- What the task requires: Retype all of the records below word for word, and leave out the pictures.

- Materials provided:
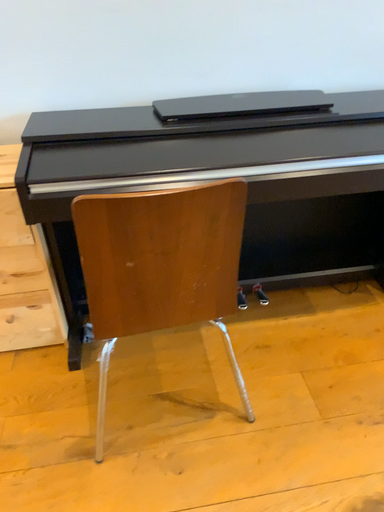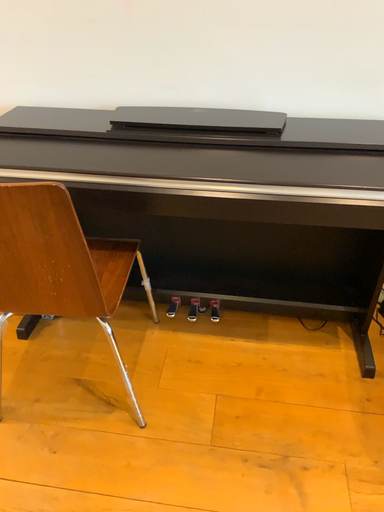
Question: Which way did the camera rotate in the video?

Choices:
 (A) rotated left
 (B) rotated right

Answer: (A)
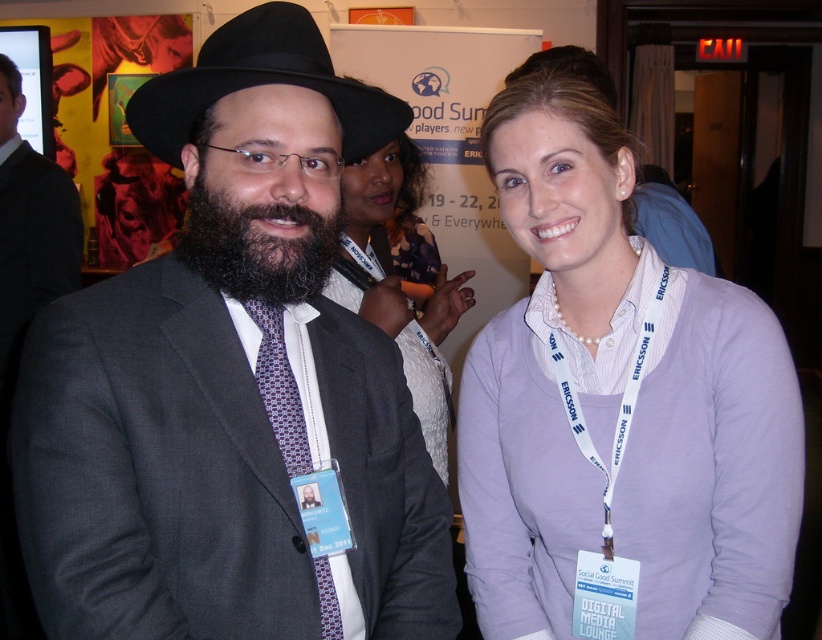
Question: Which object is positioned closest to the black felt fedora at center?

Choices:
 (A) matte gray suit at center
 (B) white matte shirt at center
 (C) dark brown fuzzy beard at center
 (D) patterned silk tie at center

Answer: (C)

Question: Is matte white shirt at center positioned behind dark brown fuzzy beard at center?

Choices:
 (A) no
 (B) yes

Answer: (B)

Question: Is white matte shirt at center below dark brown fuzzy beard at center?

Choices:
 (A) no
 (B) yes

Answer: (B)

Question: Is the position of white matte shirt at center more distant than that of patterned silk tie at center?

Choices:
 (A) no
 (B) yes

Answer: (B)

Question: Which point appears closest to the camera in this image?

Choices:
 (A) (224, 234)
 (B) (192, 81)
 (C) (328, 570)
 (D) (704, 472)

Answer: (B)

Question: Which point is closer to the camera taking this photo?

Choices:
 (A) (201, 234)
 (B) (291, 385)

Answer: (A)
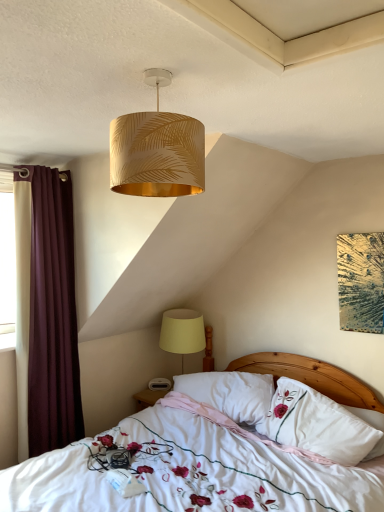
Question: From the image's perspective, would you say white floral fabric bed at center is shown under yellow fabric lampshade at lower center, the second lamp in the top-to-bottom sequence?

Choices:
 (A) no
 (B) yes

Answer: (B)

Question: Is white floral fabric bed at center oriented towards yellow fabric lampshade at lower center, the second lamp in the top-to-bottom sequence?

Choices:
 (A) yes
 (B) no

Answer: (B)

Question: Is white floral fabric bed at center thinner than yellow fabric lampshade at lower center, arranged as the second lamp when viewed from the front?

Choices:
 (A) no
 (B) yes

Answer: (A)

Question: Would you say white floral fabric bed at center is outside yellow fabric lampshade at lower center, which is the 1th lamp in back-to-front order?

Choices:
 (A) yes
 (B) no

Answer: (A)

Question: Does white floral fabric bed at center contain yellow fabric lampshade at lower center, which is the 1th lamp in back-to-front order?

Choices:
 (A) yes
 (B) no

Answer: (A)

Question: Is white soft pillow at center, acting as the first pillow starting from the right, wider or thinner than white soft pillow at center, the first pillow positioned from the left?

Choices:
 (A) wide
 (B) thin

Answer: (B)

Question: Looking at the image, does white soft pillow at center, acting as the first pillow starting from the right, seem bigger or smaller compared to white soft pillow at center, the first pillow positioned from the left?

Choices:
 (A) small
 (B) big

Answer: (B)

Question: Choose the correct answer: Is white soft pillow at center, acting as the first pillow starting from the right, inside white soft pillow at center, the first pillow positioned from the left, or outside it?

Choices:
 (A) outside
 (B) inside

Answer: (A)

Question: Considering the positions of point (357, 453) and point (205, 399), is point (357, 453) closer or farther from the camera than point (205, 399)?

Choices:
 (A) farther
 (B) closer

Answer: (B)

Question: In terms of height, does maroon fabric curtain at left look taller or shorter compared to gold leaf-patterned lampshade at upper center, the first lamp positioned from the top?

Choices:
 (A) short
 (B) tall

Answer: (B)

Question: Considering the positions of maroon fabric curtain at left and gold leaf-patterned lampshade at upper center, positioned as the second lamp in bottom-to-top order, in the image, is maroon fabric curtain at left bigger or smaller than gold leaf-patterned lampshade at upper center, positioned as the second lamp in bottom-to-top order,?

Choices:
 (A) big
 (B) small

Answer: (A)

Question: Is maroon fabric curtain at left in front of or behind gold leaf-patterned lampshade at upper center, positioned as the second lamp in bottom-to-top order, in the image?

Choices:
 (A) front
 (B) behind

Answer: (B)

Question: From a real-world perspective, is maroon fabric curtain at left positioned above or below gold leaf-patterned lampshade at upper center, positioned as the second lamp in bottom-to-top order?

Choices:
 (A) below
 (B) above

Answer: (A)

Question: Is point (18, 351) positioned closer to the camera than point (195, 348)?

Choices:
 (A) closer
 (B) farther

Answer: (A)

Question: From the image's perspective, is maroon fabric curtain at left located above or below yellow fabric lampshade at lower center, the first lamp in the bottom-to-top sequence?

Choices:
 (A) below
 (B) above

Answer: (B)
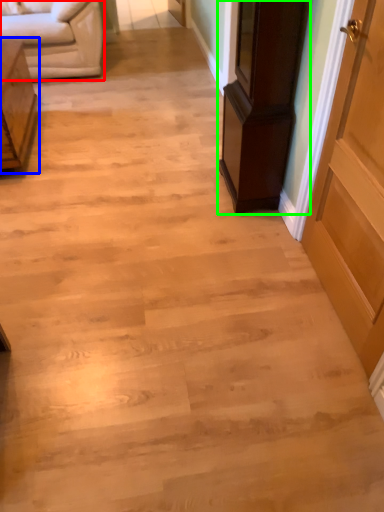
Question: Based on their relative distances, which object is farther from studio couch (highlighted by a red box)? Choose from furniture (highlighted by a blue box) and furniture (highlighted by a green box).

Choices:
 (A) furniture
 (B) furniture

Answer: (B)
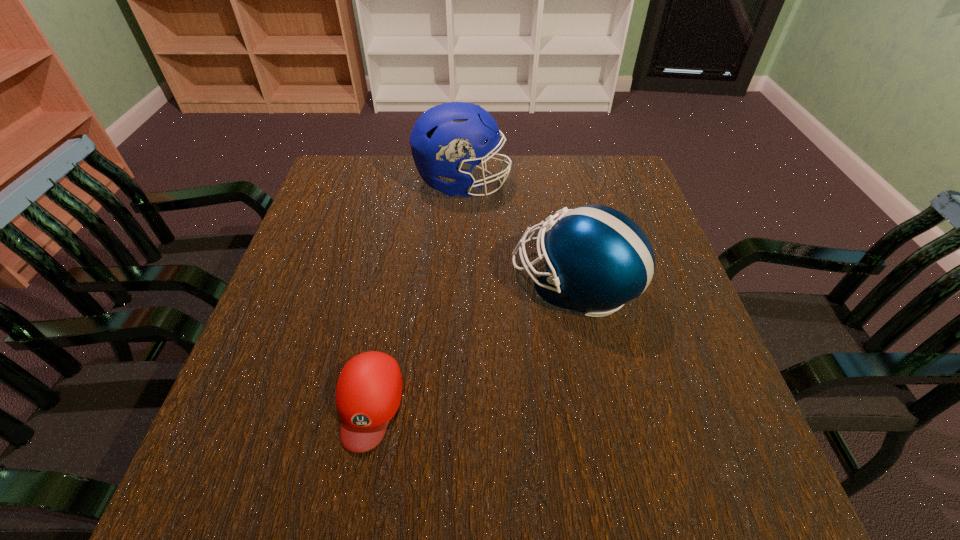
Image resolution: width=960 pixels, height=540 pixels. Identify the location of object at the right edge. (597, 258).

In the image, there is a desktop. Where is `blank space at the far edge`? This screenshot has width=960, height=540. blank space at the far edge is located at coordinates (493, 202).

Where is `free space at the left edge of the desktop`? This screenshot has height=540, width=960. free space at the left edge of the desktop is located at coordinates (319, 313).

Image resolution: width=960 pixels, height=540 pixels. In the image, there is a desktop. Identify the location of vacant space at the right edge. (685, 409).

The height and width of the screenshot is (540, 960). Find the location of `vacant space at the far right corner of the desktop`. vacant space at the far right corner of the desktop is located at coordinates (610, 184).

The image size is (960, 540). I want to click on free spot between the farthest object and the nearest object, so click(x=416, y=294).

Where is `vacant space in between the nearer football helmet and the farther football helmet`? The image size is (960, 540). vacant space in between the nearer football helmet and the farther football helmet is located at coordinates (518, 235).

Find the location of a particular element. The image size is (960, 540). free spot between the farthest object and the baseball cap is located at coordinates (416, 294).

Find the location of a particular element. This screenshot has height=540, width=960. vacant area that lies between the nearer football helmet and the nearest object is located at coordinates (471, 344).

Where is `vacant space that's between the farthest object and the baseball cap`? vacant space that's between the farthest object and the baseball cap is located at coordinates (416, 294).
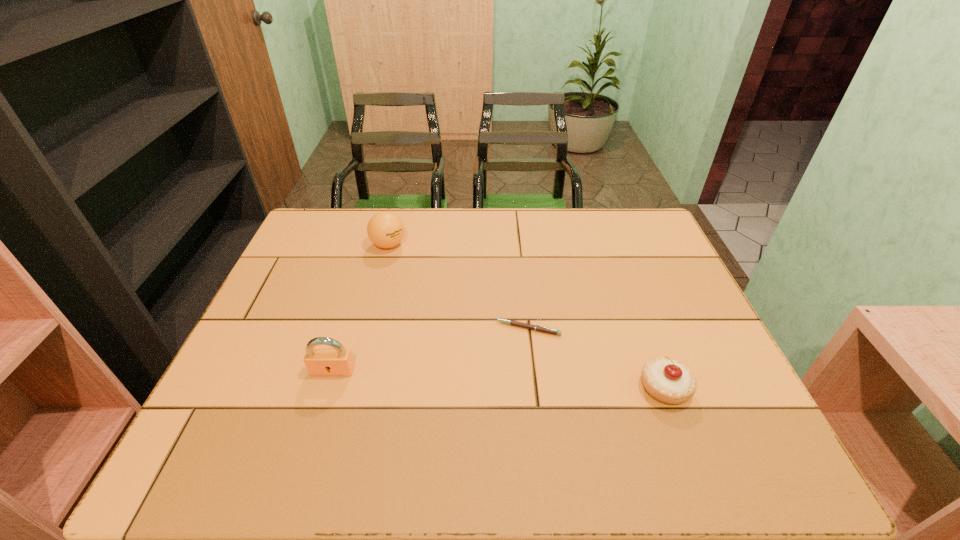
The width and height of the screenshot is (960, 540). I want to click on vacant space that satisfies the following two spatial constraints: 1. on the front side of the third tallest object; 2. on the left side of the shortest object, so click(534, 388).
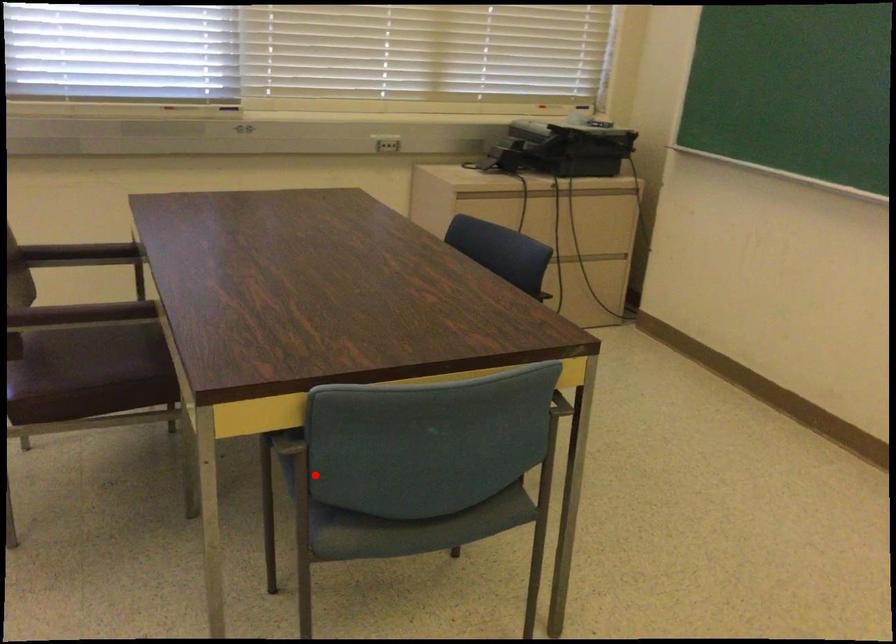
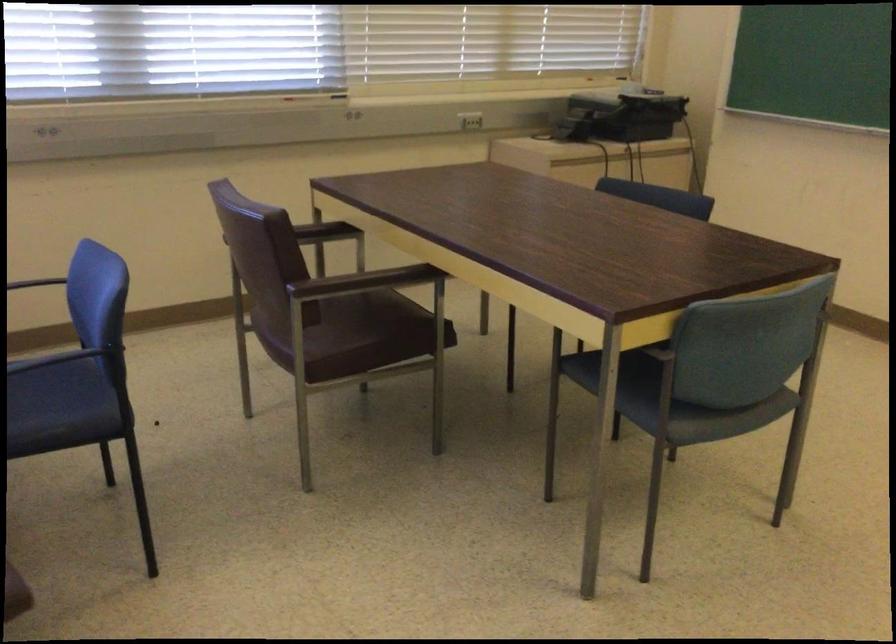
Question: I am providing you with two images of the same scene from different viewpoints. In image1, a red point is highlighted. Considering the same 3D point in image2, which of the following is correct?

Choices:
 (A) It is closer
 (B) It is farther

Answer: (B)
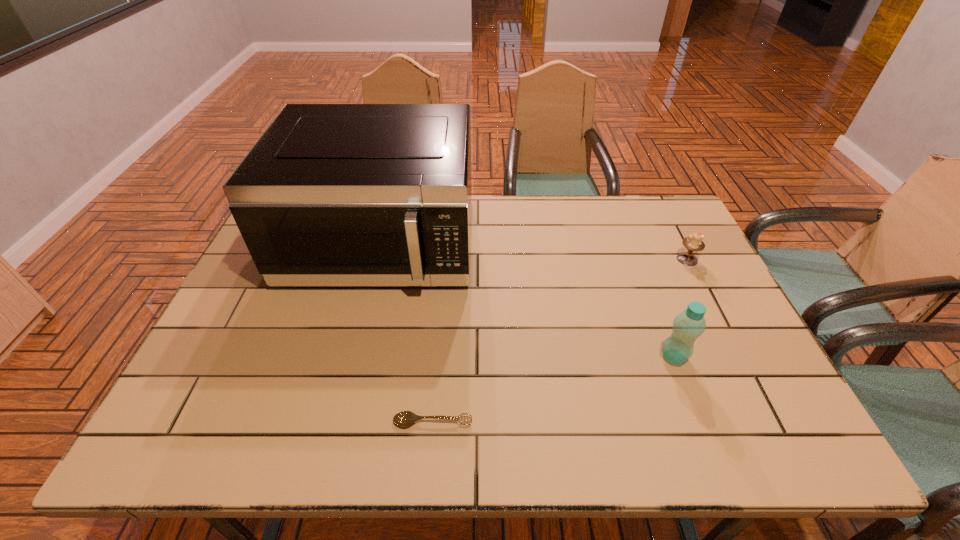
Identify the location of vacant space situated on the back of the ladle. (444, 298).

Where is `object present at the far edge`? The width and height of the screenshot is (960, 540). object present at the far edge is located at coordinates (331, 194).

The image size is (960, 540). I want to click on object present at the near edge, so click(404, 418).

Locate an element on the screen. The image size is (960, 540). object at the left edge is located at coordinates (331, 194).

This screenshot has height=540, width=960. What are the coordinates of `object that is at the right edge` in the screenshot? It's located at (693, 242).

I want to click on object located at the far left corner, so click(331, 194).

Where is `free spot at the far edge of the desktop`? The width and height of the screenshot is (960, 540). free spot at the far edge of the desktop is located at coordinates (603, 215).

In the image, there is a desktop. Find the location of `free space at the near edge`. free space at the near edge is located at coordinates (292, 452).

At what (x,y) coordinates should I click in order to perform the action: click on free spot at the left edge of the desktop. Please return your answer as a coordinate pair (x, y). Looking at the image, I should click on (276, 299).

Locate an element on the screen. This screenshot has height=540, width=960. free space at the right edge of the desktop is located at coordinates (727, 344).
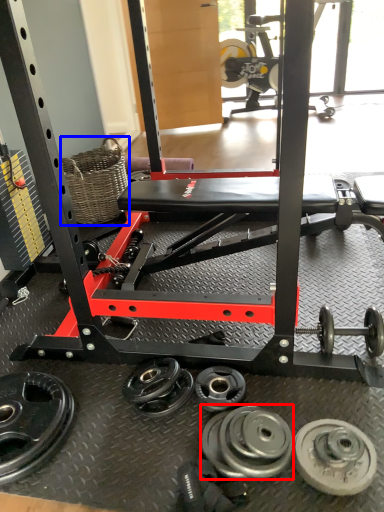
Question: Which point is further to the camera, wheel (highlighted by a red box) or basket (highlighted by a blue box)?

- Answer in full:
Question: Which way did the camera rotate in the video?

Choices:
 (A) rotated left
 (B) rotated right

Answer: (A)
Question: Which object is positioned closest to the black felt fedora at center?

Choices:
 (A) matte gray suit at center
 (B) white matte shirt at center
 (C) dark brown fuzzy beard at center
 (D) patterned silk tie at center

Answer: (C)

Question: Is matte white shirt at center positioned behind dark brown fuzzy beard at center?

Choices:
 (A) no
 (B) yes

Answer: (B)

Question: Is white matte shirt at center below dark brown fuzzy beard at center?

Choices:
 (A) no
 (B) yes

Answer: (B)

Question: Is the position of white matte shirt at center more distant than that of patterned silk tie at center?

Choices:
 (A) no
 (B) yes

Answer: (B)

Question: Which point appears closest to the camera in this image?

Choices:
 (A) (224, 234)
 (B) (192, 81)
 (C) (328, 570)
 (D) (704, 472)

Answer: (B)

Question: Which point is closer to the camera taking this photo?

Choices:
 (A) (201, 234)
 (B) (291, 385)

Answer: (A)
Question: From the image's perspective, would you say white floral fabric bed at center is shown under yellow fabric lampshade at lower center, the second lamp in the top-to-bottom sequence?

Choices:
 (A) no
 (B) yes

Answer: (B)

Question: Is white floral fabric bed at center oriented towards yellow fabric lampshade at lower center, the second lamp in the top-to-bottom sequence?

Choices:
 (A) yes
 (B) no

Answer: (B)

Question: Is white floral fabric bed at center thinner than yellow fabric lampshade at lower center, arranged as the second lamp when viewed from the front?

Choices:
 (A) no
 (B) yes

Answer: (A)

Question: Would you say white floral fabric bed at center is outside yellow fabric lampshade at lower center, which is the 1th lamp in back-to-front order?

Choices:
 (A) yes
 (B) no

Answer: (A)

Question: Does white floral fabric bed at center contain yellow fabric lampshade at lower center, which is the 1th lamp in back-to-front order?

Choices:
 (A) yes
 (B) no

Answer: (A)

Question: Is white soft pillow at center, acting as the first pillow starting from the right, wider or thinner than white soft pillow at center, the first pillow positioned from the left?

Choices:
 (A) wide
 (B) thin

Answer: (B)

Question: Looking at the image, does white soft pillow at center, acting as the first pillow starting from the right, seem bigger or smaller compared to white soft pillow at center, the first pillow positioned from the left?

Choices:
 (A) small
 (B) big

Answer: (B)

Question: Choose the correct answer: Is white soft pillow at center, acting as the first pillow starting from the right, inside white soft pillow at center, the first pillow positioned from the left, or outside it?

Choices:
 (A) outside
 (B) inside

Answer: (A)

Question: Considering the positions of point (357, 453) and point (205, 399), is point (357, 453) closer or farther from the camera than point (205, 399)?

Choices:
 (A) farther
 (B) closer

Answer: (B)

Question: In terms of height, does maroon fabric curtain at left look taller or shorter compared to gold leaf-patterned lampshade at upper center, the first lamp positioned from the top?

Choices:
 (A) short
 (B) tall

Answer: (B)

Question: Considering the positions of maroon fabric curtain at left and gold leaf-patterned lampshade at upper center, positioned as the second lamp in bottom-to-top order, in the image, is maroon fabric curtain at left bigger or smaller than gold leaf-patterned lampshade at upper center, positioned as the second lamp in bottom-to-top order,?

Choices:
 (A) big
 (B) small

Answer: (A)

Question: Is maroon fabric curtain at left in front of or behind gold leaf-patterned lampshade at upper center, positioned as the second lamp in bottom-to-top order, in the image?

Choices:
 (A) front
 (B) behind

Answer: (B)

Question: From a real-world perspective, is maroon fabric curtain at left positioned above or below gold leaf-patterned lampshade at upper center, positioned as the second lamp in bottom-to-top order?

Choices:
 (A) below
 (B) above

Answer: (A)

Question: Is point (18, 351) positioned closer to the camera than point (195, 348)?

Choices:
 (A) closer
 (B) farther

Answer: (A)

Question: From the image's perspective, is maroon fabric curtain at left located above or below yellow fabric lampshade at lower center, the first lamp in the bottom-to-top sequence?

Choices:
 (A) below
 (B) above

Answer: (B)
Question: Based on their relative distances, which object is farther from studio couch (highlighted by a red box)? Choose from furniture (highlighted by a blue box) and furniture (highlighted by a green box).

Choices:
 (A) furniture
 (B) furniture

Answer: (B)
Image resolution: width=960 pixels, height=540 pixels. Identify the location of object at the right edge. (597, 258).

In the image, there is a desktop. Where is `blank space at the far edge`? This screenshot has width=960, height=540. blank space at the far edge is located at coordinates (493, 202).

Where is `free space at the left edge of the desktop`? This screenshot has height=540, width=960. free space at the left edge of the desktop is located at coordinates (319, 313).

Image resolution: width=960 pixels, height=540 pixels. In the image, there is a desktop. Identify the location of vacant space at the right edge. (685, 409).

The height and width of the screenshot is (540, 960). Find the location of `vacant space at the far right corner of the desktop`. vacant space at the far right corner of the desktop is located at coordinates (610, 184).

The image size is (960, 540). I want to click on free spot between the farthest object and the nearest object, so click(x=416, y=294).

Where is `vacant space in between the nearer football helmet and the farther football helmet`? The image size is (960, 540). vacant space in between the nearer football helmet and the farther football helmet is located at coordinates (518, 235).

Find the location of a particular element. The image size is (960, 540). free spot between the farthest object and the baseball cap is located at coordinates (416, 294).

Find the location of a particular element. This screenshot has height=540, width=960. vacant area that lies between the nearer football helmet and the nearest object is located at coordinates (471, 344).

Where is `vacant space that's between the farthest object and the baseball cap`? vacant space that's between the farthest object and the baseball cap is located at coordinates (416, 294).
The width and height of the screenshot is (960, 540). I want to click on vacant space that satisfies the following two spatial constraints: 1. on the front side of the third tallest object; 2. on the left side of the shortest object, so click(534, 388).
Question: I am providing you with two images of the same scene from different viewpoints. In image1, a red point is highlighted. Considering the same 3D point in image2, which of the following is correct?

Choices:
 (A) It is closer
 (B) It is farther

Answer: (B)
Identify the location of vacant space situated on the back of the ladle. (444, 298).

Where is `object present at the far edge`? The width and height of the screenshot is (960, 540). object present at the far edge is located at coordinates (331, 194).

The image size is (960, 540). I want to click on object present at the near edge, so click(404, 418).

Locate an element on the screen. The image size is (960, 540). object at the left edge is located at coordinates (331, 194).

This screenshot has height=540, width=960. What are the coordinates of `object that is at the right edge` in the screenshot? It's located at (693, 242).

I want to click on object located at the far left corner, so click(331, 194).

Where is `free spot at the far edge of the desktop`? The width and height of the screenshot is (960, 540). free spot at the far edge of the desktop is located at coordinates (603, 215).

In the image, there is a desktop. Find the location of `free space at the near edge`. free space at the near edge is located at coordinates (292, 452).

At what (x,y) coordinates should I click in order to perform the action: click on free spot at the left edge of the desktop. Please return your answer as a coordinate pair (x, y). Looking at the image, I should click on (276, 299).

Locate an element on the screen. This screenshot has height=540, width=960. free space at the right edge of the desktop is located at coordinates (727, 344).
Question: Which point is further to the camera, wheel (highlighted by a red box) or basket (highlighted by a blue box)?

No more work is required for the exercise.